Collected material:

[Start of Attachment]

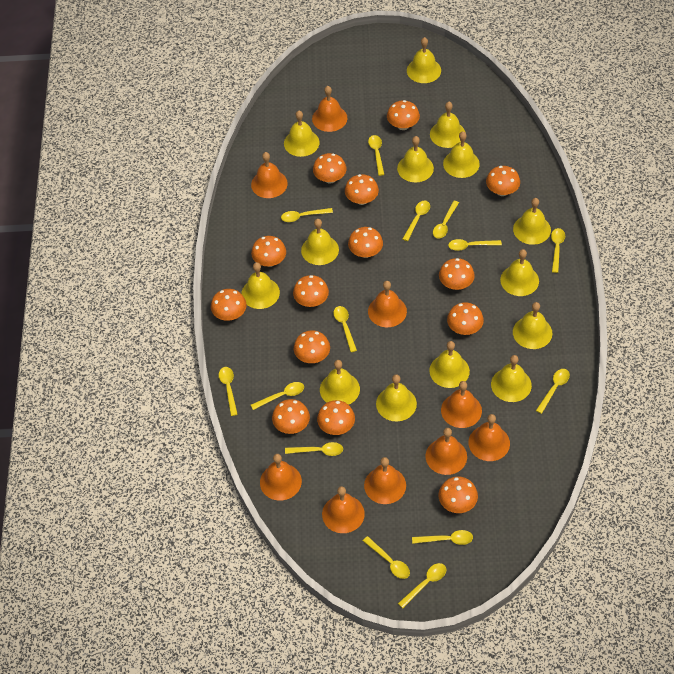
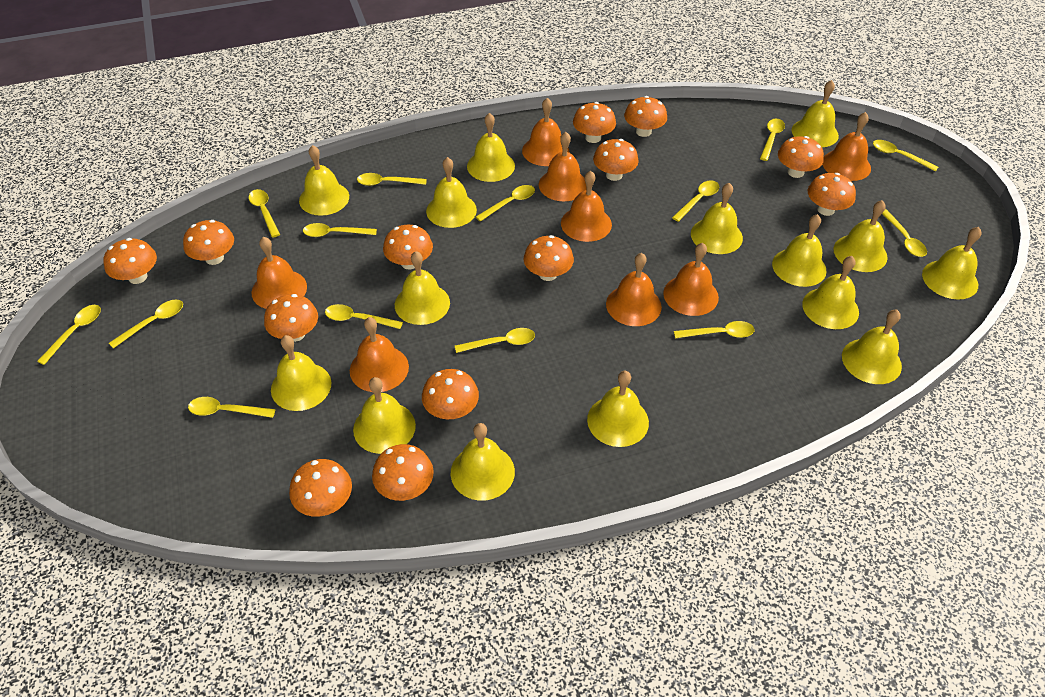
orange bell: 9 -> 8
orange mushroom: 14 -> 13
yellow bell: 14 -> 15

[End of Attachment]

Task to carry out:
How many of the lines above contain the word "orange"? Only the number should be given.

Your solution:
2